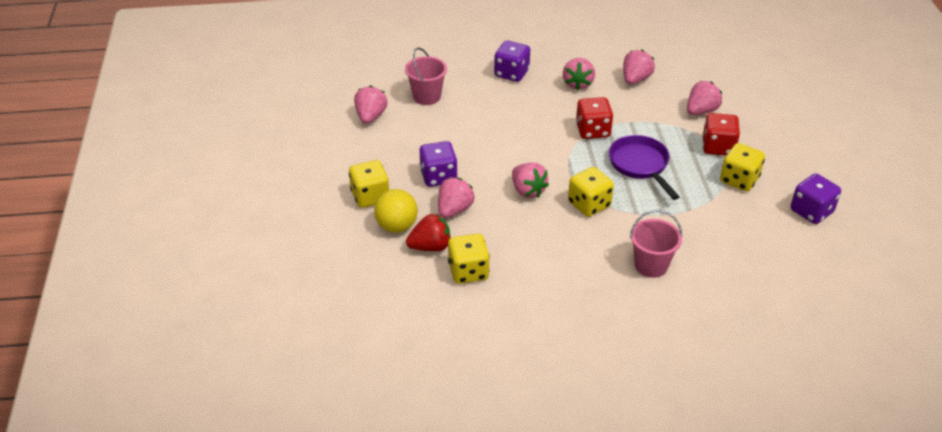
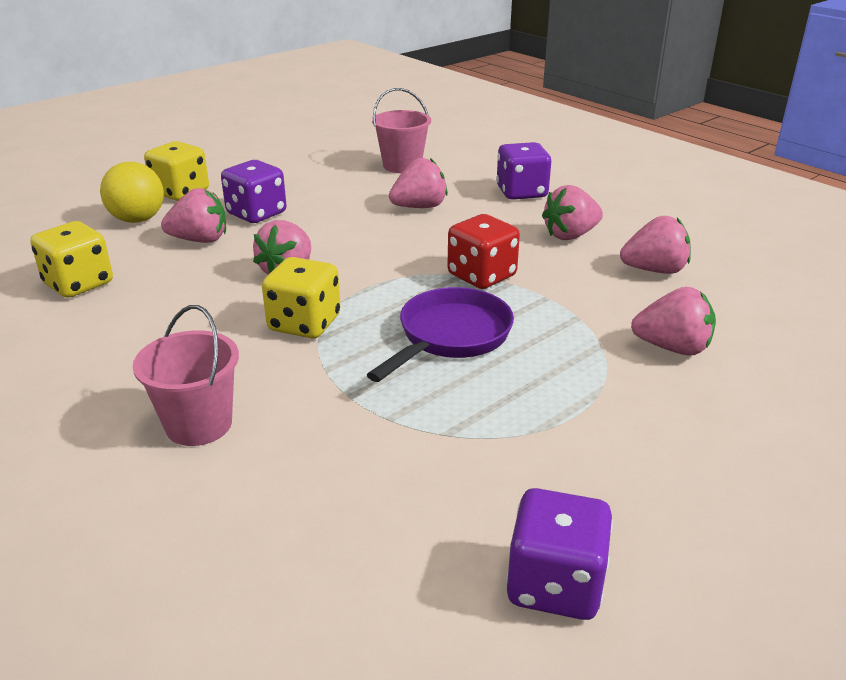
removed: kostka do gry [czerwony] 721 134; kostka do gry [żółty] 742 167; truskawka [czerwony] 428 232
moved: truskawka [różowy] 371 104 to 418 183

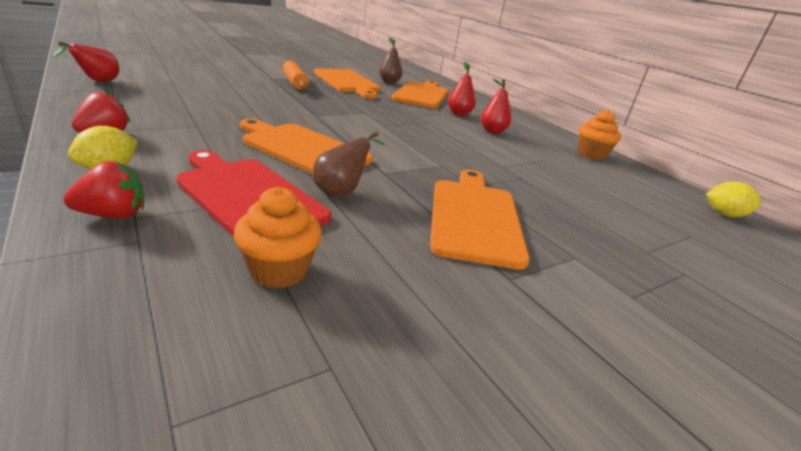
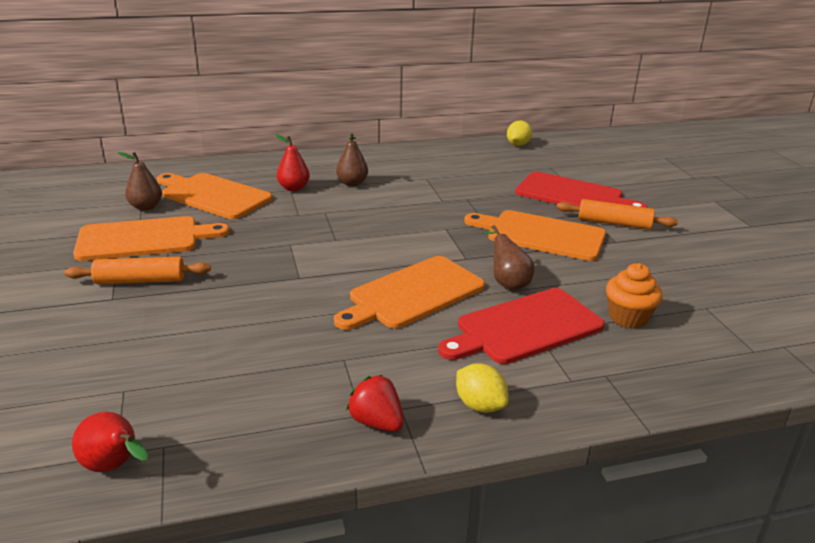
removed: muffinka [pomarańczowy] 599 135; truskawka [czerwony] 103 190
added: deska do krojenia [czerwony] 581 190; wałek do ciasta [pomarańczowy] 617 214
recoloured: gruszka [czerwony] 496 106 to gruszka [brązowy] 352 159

◆ **TASK REQUIREMENTS**: Transcribe the records above exactly, without images.

◆ **PROBLEM SOLUTION**:
removed: kostka do gry [czerwony] 721 134; kostka do gry [żółty] 742 167; truskawka [czerwony] 428 232
moved: truskawka [różowy] 371 104 to 418 183

removed: muffinka [pomarańczowy] 599 135; truskawka [czerwony] 103 190
added: deska do krojenia [czerwony] 581 190; wałek do ciasta [pomarańczowy] 617 214
recoloured: gruszka [czerwony] 496 106 to gruszka [brązowy] 352 159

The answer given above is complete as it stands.